Go line by line through the data below, counting each one that has "brick", and give the final count only.

## INPUT DATA
-------

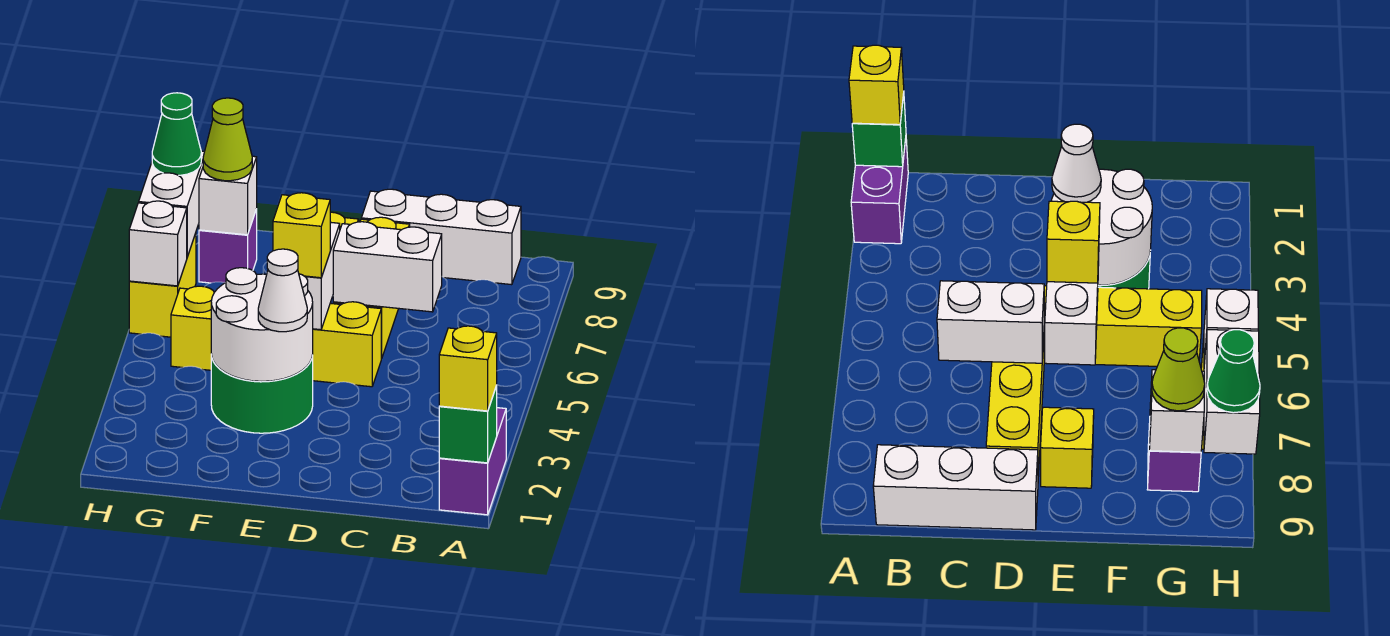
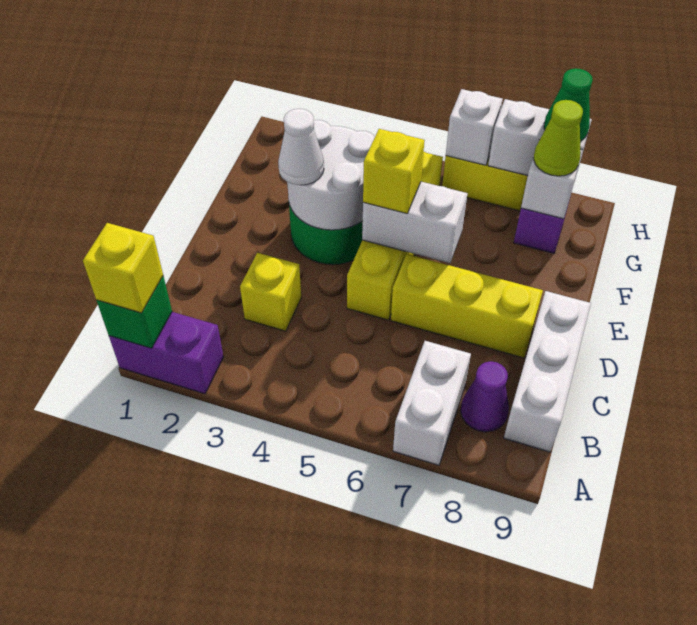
none -> purple cone B8 level 1
white brick C6:D6 level 2 -> white brick A7:B7 level 1
yellow brick E8 level 1 -> yellow brick C3 level 1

-------

## RESPONSE AREA
2